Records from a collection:
= Beginning of Section =

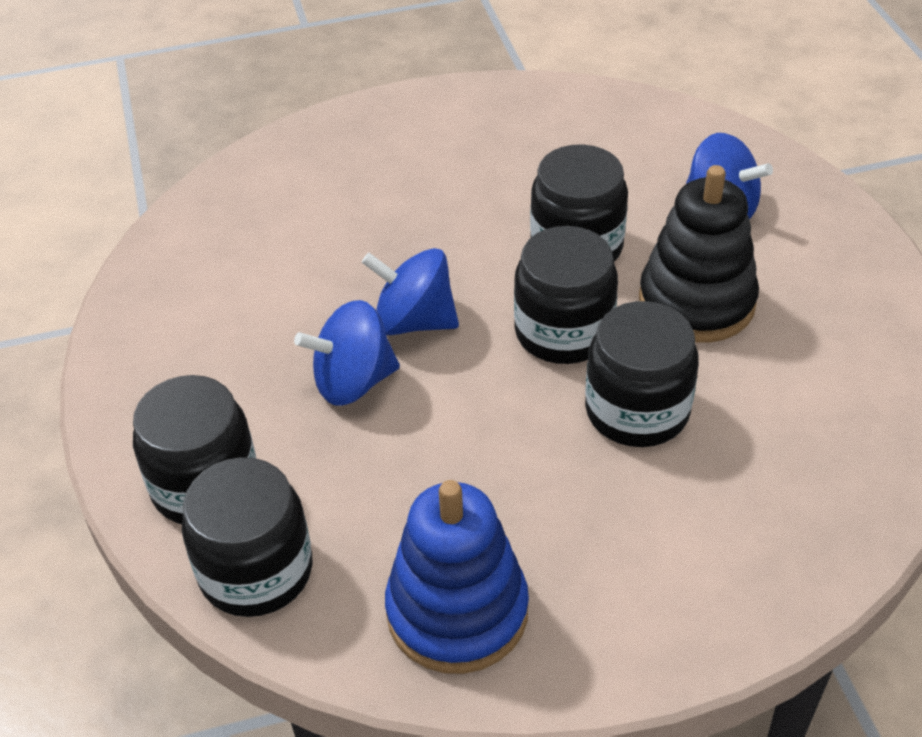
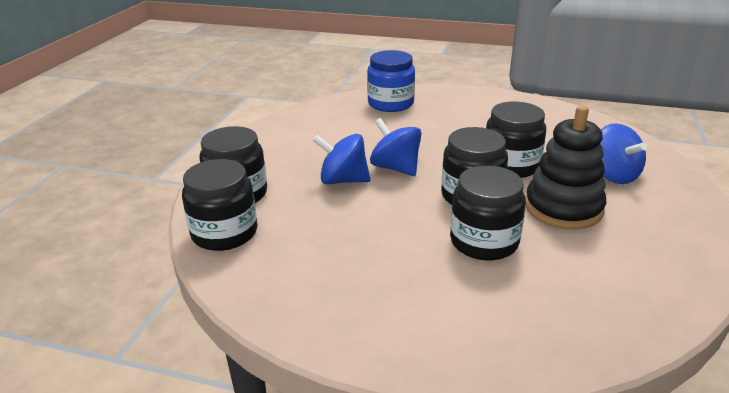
camera: 30 degrees right, 15 degrees down
(295, 176) = (391, 103): none -> blue jar
(457, 612) = (300, 288): blue stacking toy -> none

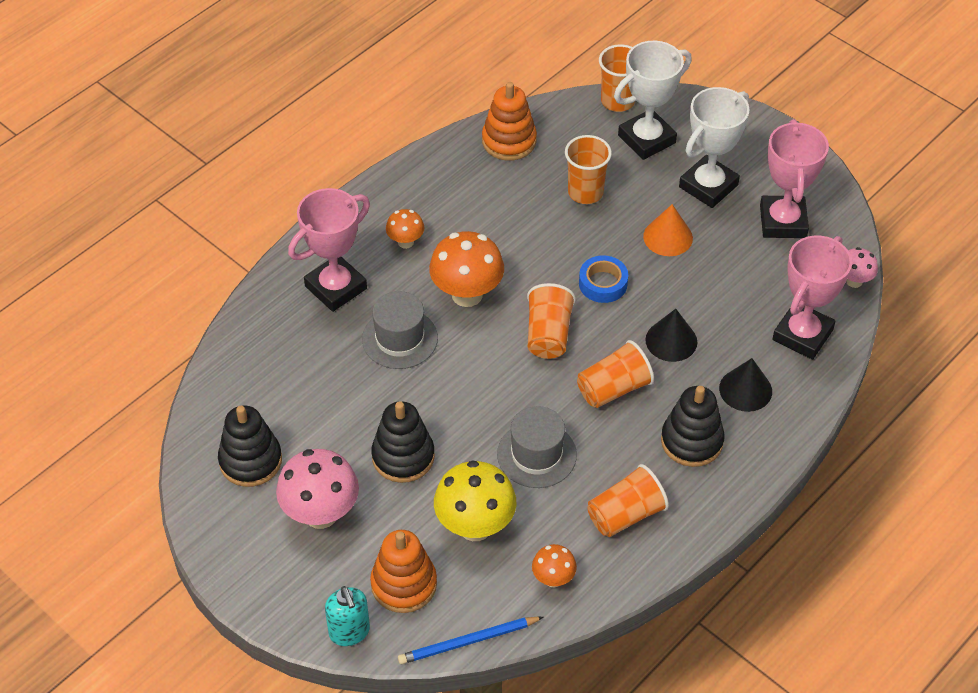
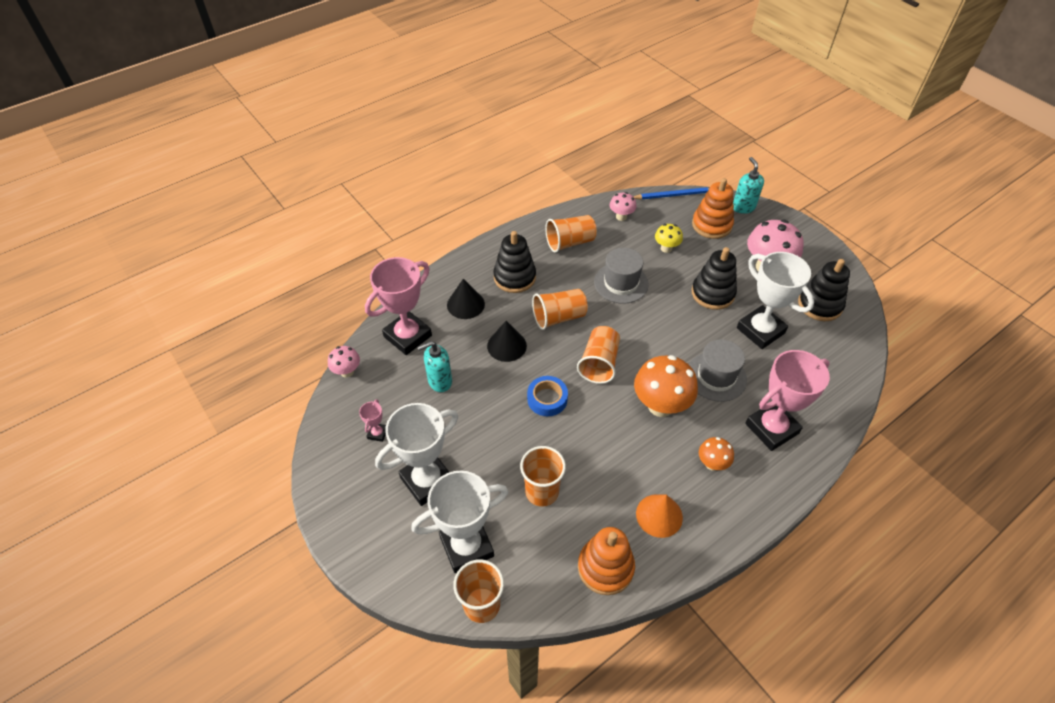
camera: 170 degrees left, 0 degrees up
(339, 409) = (760, 330): none -> white trophy
(475, 526) = (666, 248): yellow mushroom -> yellow mushroom, size x0.53
(553, 579) = (621, 217): orange mushroom -> pink mushroom
(668, 237) = (481, 433): orange cone -> orange cone (659, 515)
(738, 285) = (439, 381): none -> turquoise soap dispenser
(783, 222) = (377, 433): pink trophy -> pink trophy, size x0.43

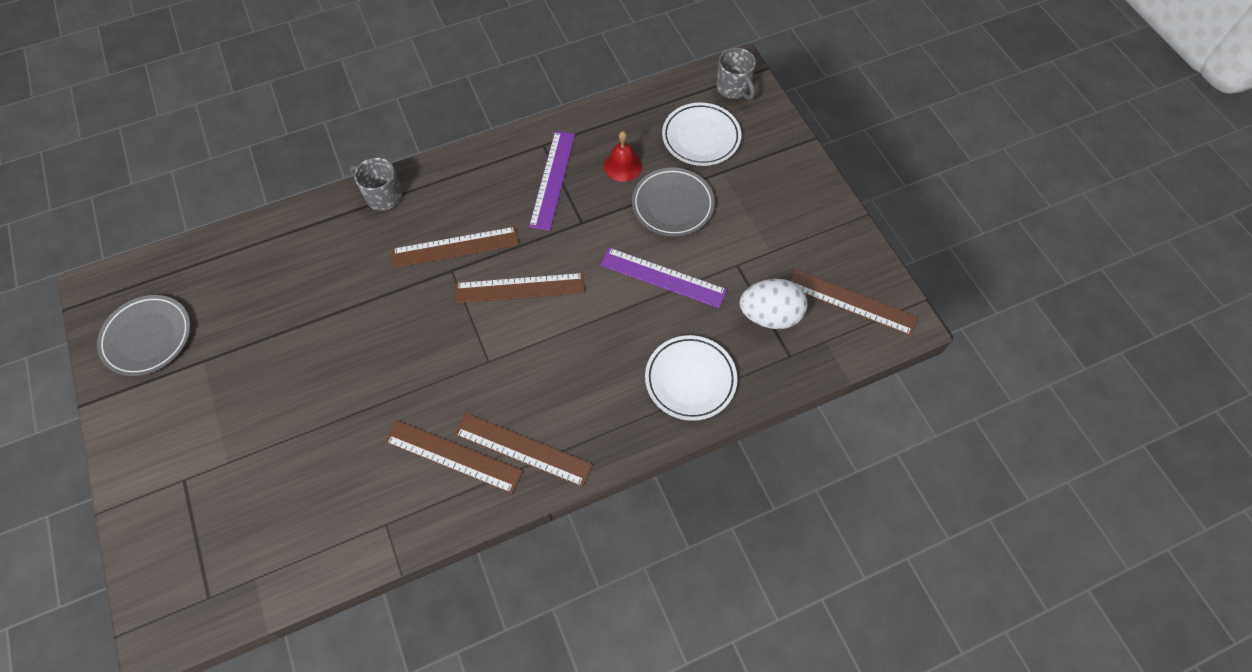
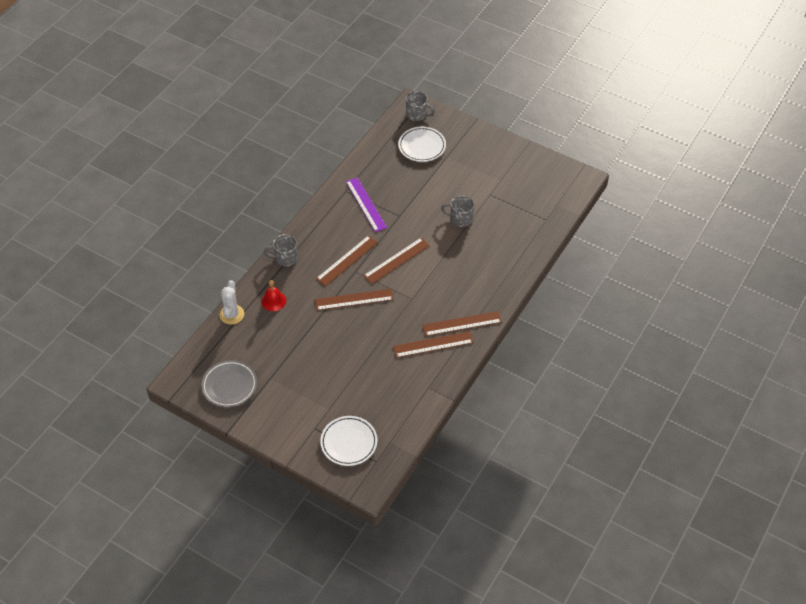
camera: 35 degrees left, 10 degrees down
(247, 236) = (232, 314): none -> white cactus
(622, 165) = (395, 179): red bell -> red bell (273, 301)
(663, 277) = (460, 219): purple ruler -> grey mug
(672, 205) = (436, 184): grey plate -> none
(690, 379) = (511, 254): white plate -> white plate (349, 442)
(770, 315) = (523, 208): white egg -> none
(851, 302) = (554, 183): brown ruler -> brown ruler (354, 299)

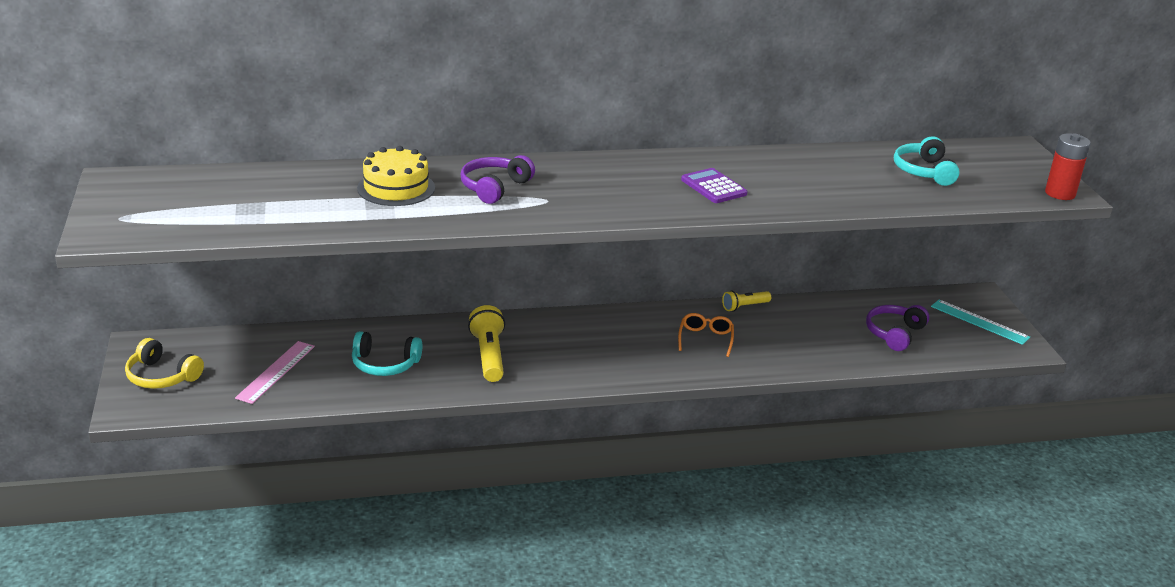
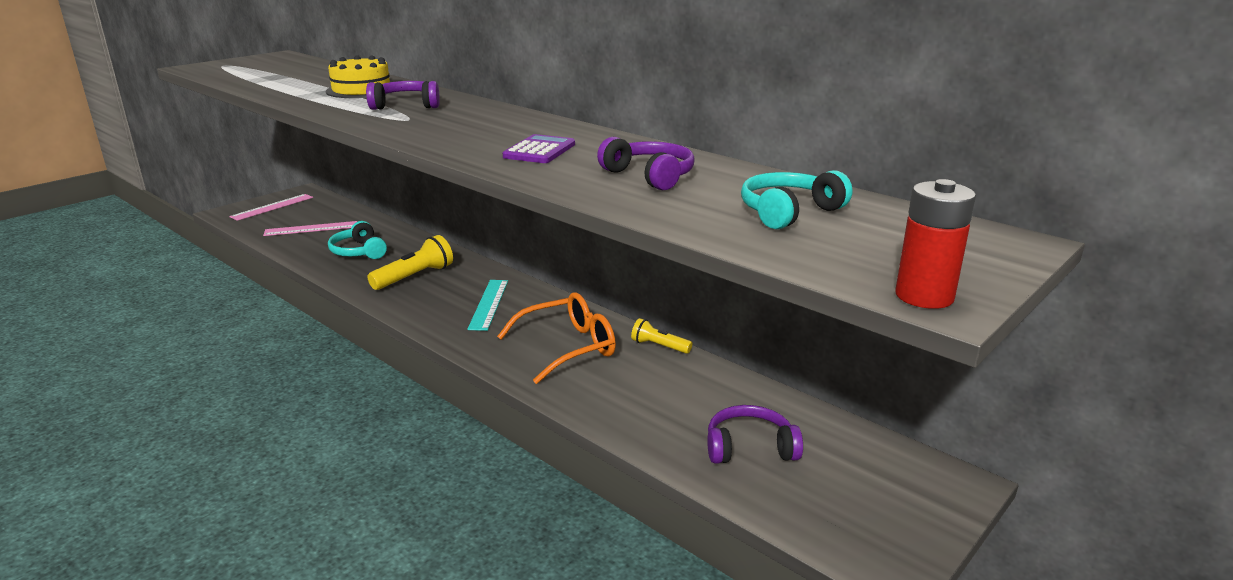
camera: 55 degrees right, 5 degrees down
(162, 376) = (272, 207): yellow headphones -> pink ruler
(705, 339) = (567, 347): orange glasses -> orange glasses, size x1.72
(816, 178) = (650, 176): none -> purple headphones
(979, 322) = (888, 503): turquoise ruler -> turquoise ruler (488, 304)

= End of Section =

*DIRECTIONS FOR THIS TASK*
Verbatim copy, pictures excluded: output the lines from the first line of the records above through the line containing "(705, 339) = (567, 347): orange".

*YOUR SOLUTION*
camera: 30 degrees right, 15 degrees down
(295, 176) = (391, 103): none -> blue jar
(457, 612) = (300, 288): blue stacking toy -> none

camera: 170 degrees left, 0 degrees up
(339, 409) = (760, 330): none -> white trophy
(475, 526) = (666, 248): yellow mushroom -> yellow mushroom, size x0.53
(553, 579) = (621, 217): orange mushroom -> pink mushroom
(668, 237) = (481, 433): orange cone -> orange cone (659, 515)
(738, 285) = (439, 381): none -> turquoise soap dispenser
(783, 222) = (377, 433): pink trophy -> pink trophy, size x0.43

camera: 35 degrees left, 10 degrees down
(247, 236) = (232, 314): none -> white cactus
(622, 165) = (395, 179): red bell -> red bell (273, 301)
(663, 277) = (460, 219): purple ruler -> grey mug
(672, 205) = (436, 184): grey plate -> none
(690, 379) = (511, 254): white plate -> white plate (349, 442)
(770, 315) = (523, 208): white egg -> none
(851, 302) = (554, 183): brown ruler -> brown ruler (354, 299)

camera: 55 degrees right, 5 degrees down
(162, 376) = (272, 207): yellow headphones -> pink ruler
(705, 339) = (567, 347): orange glasses -> orange glasses, size x1.72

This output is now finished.